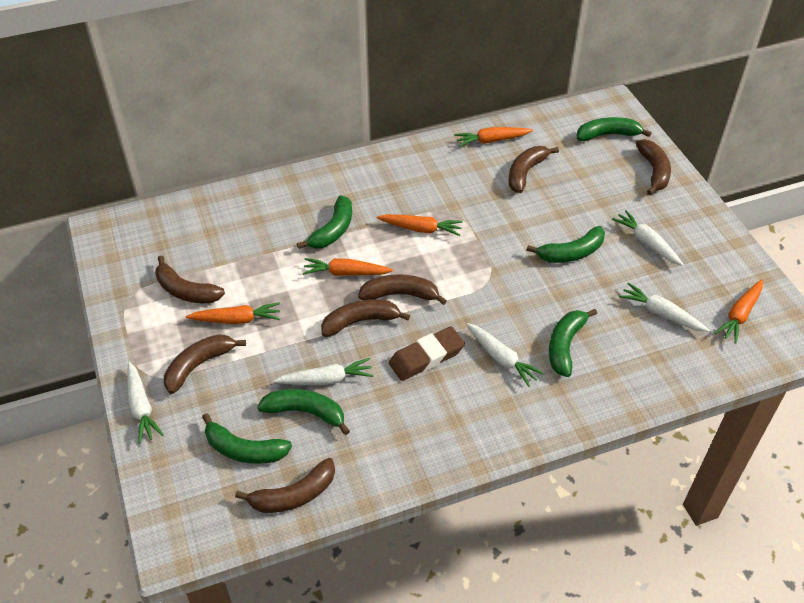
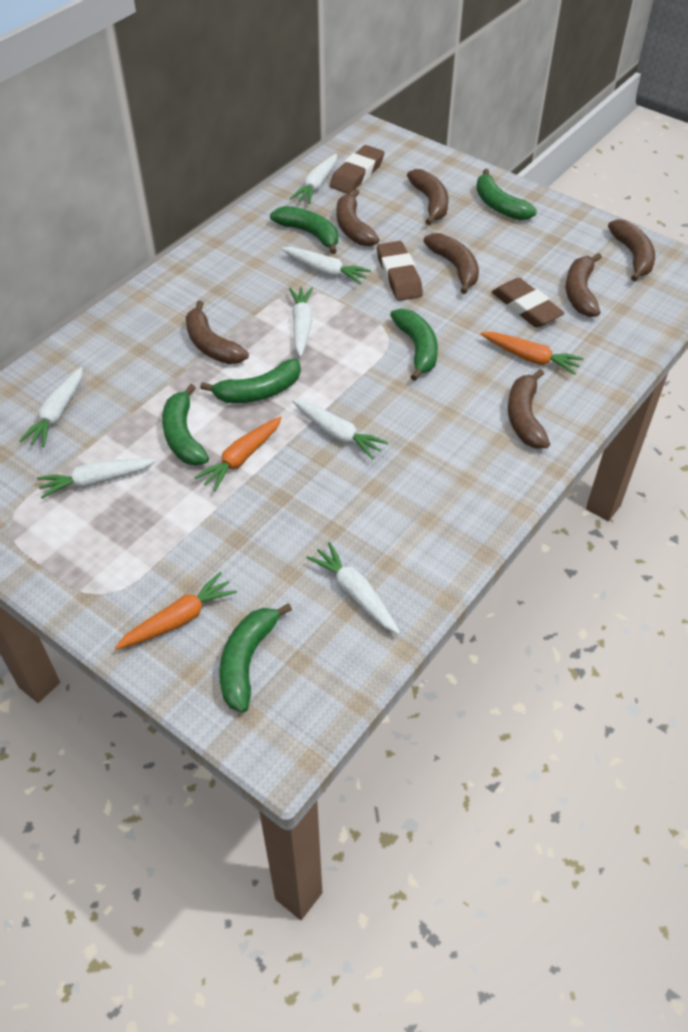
brown eraser: 1 -> 3
orange carrot: 5 -> 3
white carrot: 5 -> 7

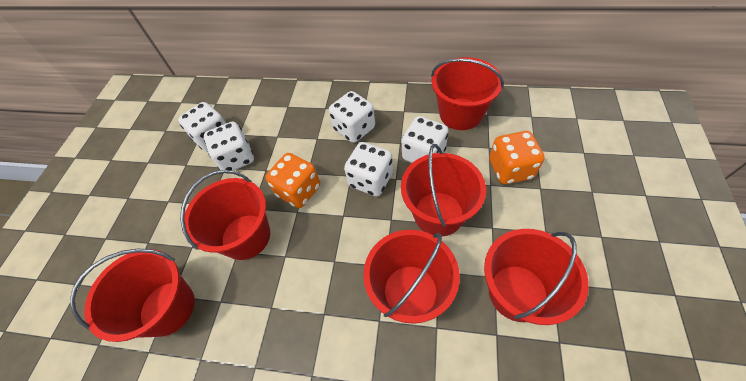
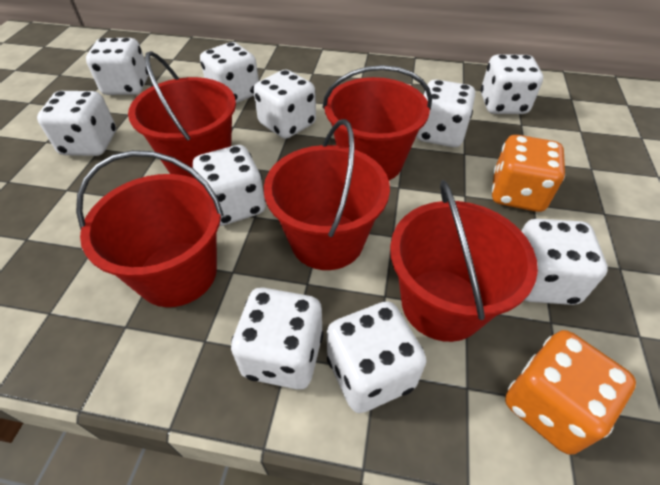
red bucket: 6 -> 5
white dice: 5 -> 10

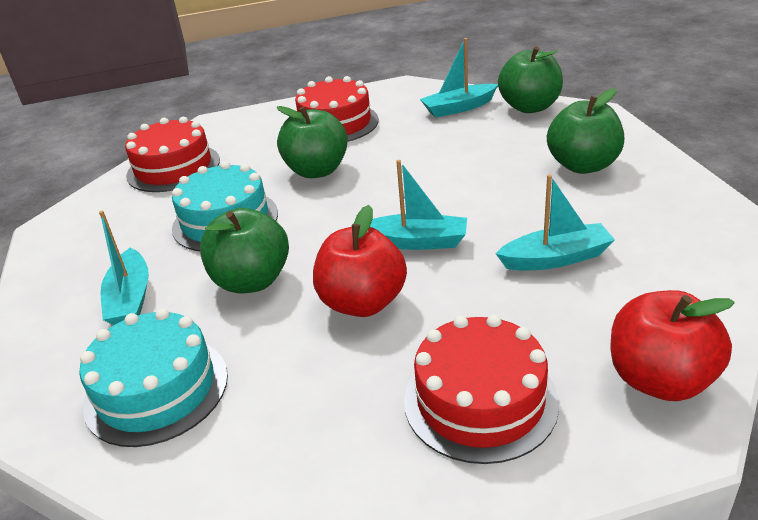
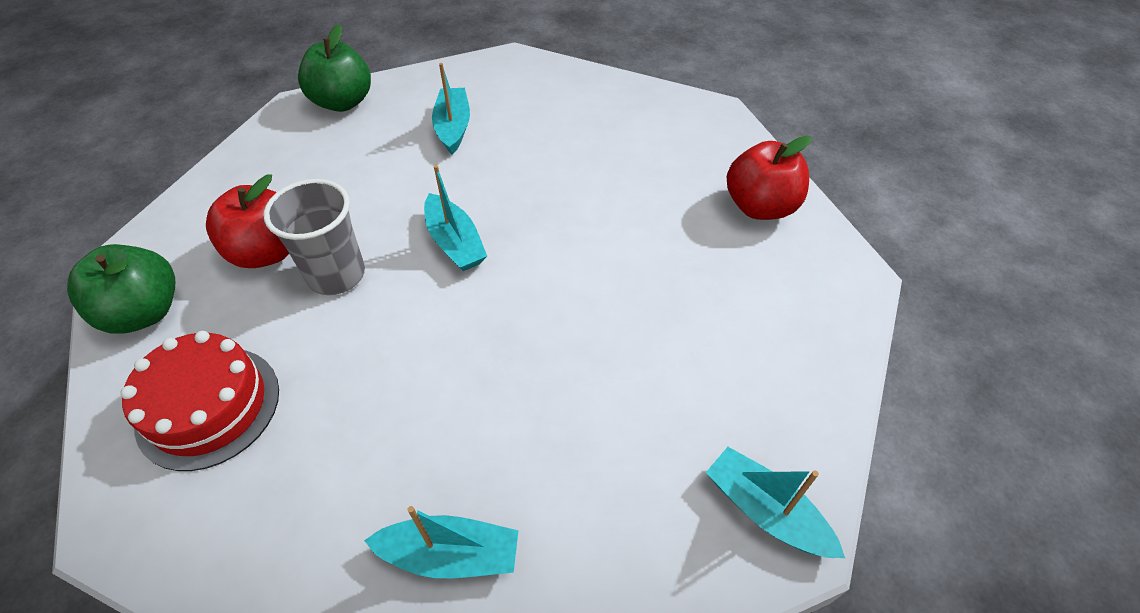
green apple: 4 -> 2
grey cup: 0 -> 1
red cake: 3 -> 1
turquoise cake: 2 -> 0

> What you should do
Lines before the one containing "green apple: 4 -> 2" are to be left out; that line and every line after it through the end of the data should be copied exactly.

> Answer to this exercise
green apple: 4 -> 2
grey cup: 0 -> 1
red cake: 3 -> 1
turquoise cake: 2 -> 0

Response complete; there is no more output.